──────── LISTED ENTRIES
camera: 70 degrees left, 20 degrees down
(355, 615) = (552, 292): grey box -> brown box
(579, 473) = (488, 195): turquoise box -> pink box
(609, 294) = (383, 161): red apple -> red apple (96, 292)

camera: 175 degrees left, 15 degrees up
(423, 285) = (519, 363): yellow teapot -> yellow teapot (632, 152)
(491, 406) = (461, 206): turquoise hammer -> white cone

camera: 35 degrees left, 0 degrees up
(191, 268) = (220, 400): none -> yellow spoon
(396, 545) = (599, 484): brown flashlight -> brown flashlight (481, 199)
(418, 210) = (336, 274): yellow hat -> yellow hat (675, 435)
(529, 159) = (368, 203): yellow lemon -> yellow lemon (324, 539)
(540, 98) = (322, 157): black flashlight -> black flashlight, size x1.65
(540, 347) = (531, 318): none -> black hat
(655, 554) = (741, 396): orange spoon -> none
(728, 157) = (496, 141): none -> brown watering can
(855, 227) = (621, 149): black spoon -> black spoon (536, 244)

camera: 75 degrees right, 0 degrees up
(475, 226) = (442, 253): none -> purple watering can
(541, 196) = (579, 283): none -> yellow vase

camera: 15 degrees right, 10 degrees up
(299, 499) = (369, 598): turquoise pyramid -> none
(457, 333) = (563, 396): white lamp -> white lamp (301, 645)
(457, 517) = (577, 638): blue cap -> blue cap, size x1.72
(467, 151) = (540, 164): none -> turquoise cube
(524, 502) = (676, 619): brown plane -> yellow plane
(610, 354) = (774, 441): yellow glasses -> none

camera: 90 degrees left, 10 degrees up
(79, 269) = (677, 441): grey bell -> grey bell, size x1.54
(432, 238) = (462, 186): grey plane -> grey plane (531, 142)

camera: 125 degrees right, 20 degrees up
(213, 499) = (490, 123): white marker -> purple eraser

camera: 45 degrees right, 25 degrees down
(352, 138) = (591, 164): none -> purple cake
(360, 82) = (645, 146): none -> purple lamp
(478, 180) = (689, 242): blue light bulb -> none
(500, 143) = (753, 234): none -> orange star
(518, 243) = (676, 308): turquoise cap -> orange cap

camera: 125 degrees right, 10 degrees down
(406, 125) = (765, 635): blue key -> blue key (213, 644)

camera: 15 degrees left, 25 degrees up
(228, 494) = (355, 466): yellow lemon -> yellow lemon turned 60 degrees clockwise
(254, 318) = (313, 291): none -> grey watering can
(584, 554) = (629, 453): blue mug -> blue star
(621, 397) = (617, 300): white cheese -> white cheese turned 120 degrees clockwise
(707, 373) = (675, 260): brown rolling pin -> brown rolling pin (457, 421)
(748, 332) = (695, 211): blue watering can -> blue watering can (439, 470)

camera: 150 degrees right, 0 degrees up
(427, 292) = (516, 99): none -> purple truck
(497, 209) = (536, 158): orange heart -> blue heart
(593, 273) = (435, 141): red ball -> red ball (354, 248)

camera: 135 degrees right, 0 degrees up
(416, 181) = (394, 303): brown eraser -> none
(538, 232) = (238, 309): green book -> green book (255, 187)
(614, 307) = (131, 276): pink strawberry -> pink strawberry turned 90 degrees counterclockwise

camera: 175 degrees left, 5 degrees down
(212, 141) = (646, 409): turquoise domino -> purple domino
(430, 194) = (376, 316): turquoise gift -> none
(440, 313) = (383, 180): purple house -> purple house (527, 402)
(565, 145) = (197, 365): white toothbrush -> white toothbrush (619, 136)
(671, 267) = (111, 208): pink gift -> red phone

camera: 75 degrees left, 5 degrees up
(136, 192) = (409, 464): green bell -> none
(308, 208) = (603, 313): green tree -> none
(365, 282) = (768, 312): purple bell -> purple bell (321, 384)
────────────────
### YOUR INSTRUCTIONS
Where a line of the material holds the word "size", copy that line.

### TASK OUTPUT
(540, 98) = (322, 157): black flashlight -> black flashlight, size x1.65
(457, 517) = (577, 638): blue cap -> blue cap, size x1.72
(79, 269) = (677, 441): grey bell -> grey bell, size x1.54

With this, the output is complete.